*** DATA EXTRACTS

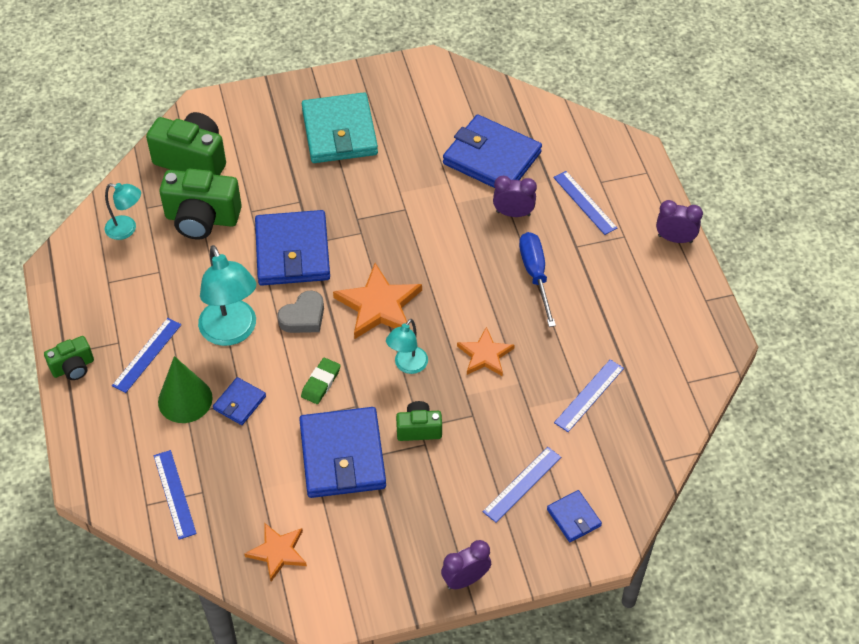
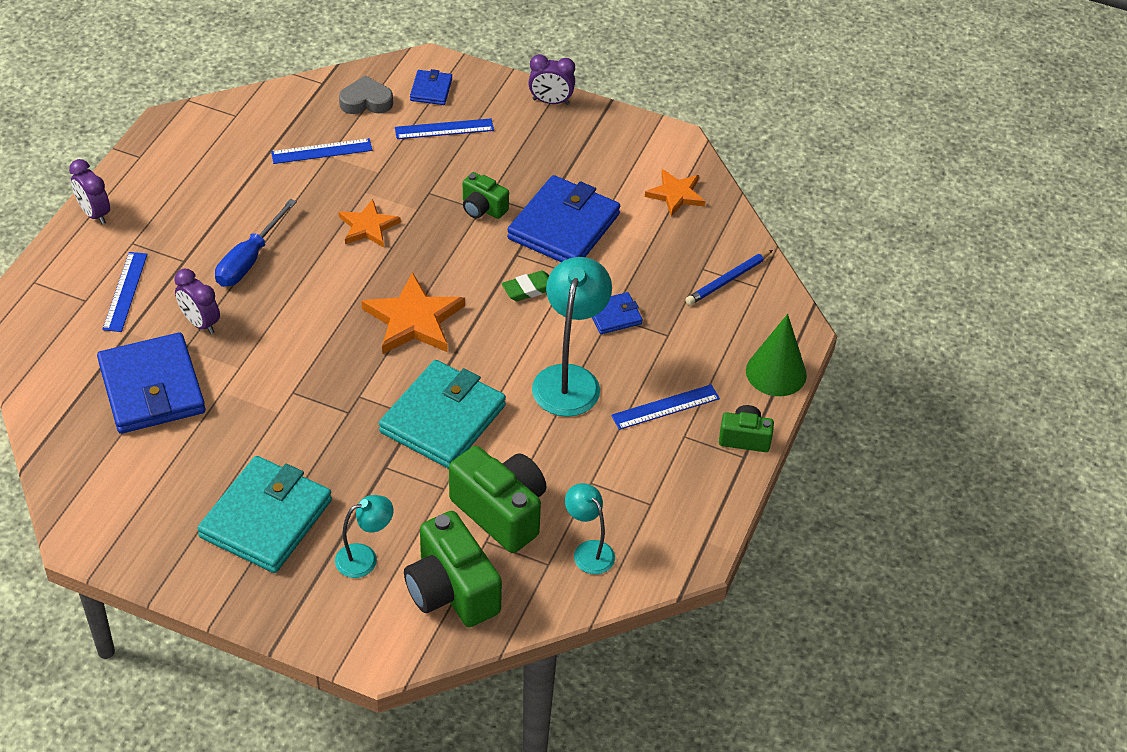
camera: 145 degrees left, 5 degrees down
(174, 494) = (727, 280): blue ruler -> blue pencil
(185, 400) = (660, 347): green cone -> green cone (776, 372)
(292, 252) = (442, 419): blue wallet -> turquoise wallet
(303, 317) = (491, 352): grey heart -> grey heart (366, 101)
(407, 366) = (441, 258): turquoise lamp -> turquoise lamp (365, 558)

******
*** DATA EXTRACTS

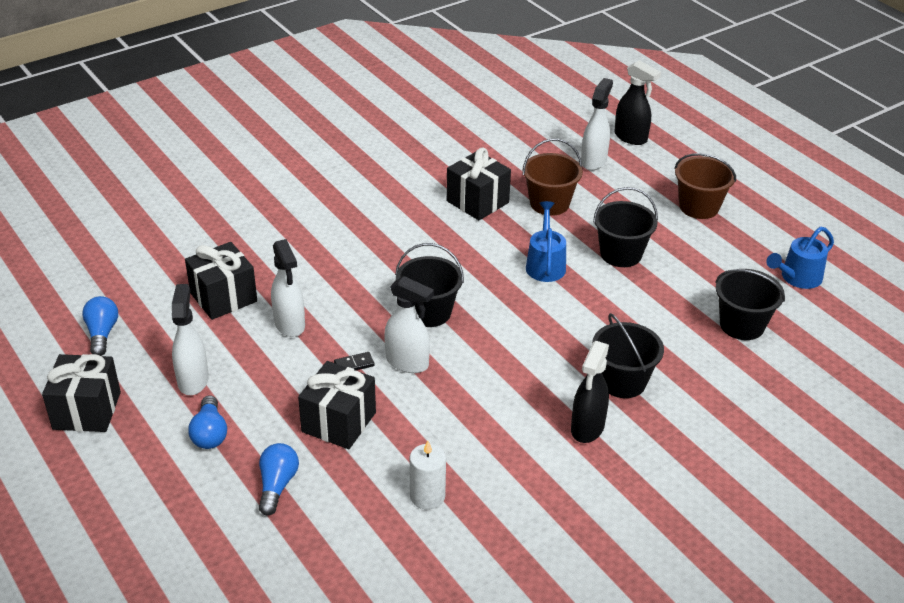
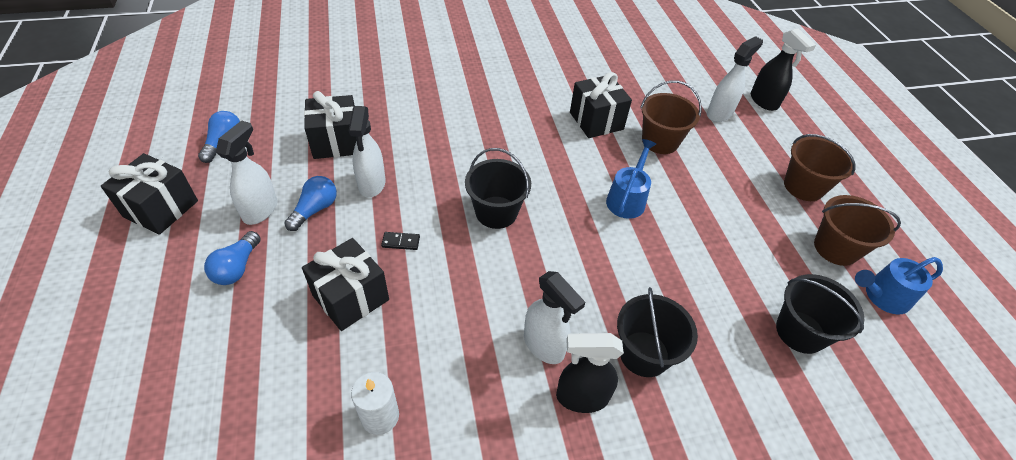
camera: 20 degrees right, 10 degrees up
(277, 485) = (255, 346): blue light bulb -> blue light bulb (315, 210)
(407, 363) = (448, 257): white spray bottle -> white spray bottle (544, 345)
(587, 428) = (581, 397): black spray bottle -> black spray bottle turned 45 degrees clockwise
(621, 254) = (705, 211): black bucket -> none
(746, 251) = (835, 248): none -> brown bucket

******

# TASK PROMPT
The entries above hold a line with "(174, 494) = (727, 280): blue" and a later line with "(407, 366) = (441, 258): turquoise". Write out exactly those lines and all lines between, nothing more.

# RESPONSE AREA
(174, 494) = (727, 280): blue ruler -> blue pencil
(185, 400) = (660, 347): green cone -> green cone (776, 372)
(292, 252) = (442, 419): blue wallet -> turquoise wallet
(303, 317) = (491, 352): grey heart -> grey heart (366, 101)
(407, 366) = (441, 258): turquoise lamp -> turquoise lamp (365, 558)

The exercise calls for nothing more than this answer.